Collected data
Segment Open
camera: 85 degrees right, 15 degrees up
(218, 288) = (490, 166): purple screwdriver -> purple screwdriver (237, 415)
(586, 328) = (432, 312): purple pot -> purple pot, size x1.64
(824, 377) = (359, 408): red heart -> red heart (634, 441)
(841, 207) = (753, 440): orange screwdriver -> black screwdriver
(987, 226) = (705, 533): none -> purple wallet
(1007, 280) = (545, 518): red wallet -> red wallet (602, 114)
Segment Closed
Task item
Return exactly the lines of the data, and only those, from the line with "(987, 226) = (705, 533): none" through the last line, inclusive.

Answer section
(987, 226) = (705, 533): none -> purple wallet
(1007, 280) = (545, 518): red wallet -> red wallet (602, 114)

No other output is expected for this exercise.